- Your instructions: Reproduce the lines below from the one that contains "C3: 68nF (GND, VCC) -> 220nF (GND, VCC)" through the end, inclusive, and add nothing.

Data records:
● ● ● ● ● ● ●

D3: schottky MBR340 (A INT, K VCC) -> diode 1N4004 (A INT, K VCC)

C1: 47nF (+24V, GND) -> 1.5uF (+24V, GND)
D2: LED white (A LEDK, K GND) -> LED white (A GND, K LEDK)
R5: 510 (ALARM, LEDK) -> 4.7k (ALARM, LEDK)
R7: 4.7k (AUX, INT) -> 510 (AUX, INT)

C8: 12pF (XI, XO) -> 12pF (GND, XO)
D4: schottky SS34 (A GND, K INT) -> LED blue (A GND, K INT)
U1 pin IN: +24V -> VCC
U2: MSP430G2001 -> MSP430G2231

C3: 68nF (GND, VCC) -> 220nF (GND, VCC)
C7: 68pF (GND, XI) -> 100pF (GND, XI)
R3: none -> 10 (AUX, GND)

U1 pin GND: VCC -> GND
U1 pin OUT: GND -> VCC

● ● ● ● ● ● ●

- Answer section:
C3: 68nF (GND, VCC) -> 220nF (GND, VCC)
C7: 68pF (GND, XI) -> 100pF (GND, XI)
R3: none -> 10 (AUX, GND)

U1 pin GND: VCC -> GND
U1 pin OUT: GND -> VCC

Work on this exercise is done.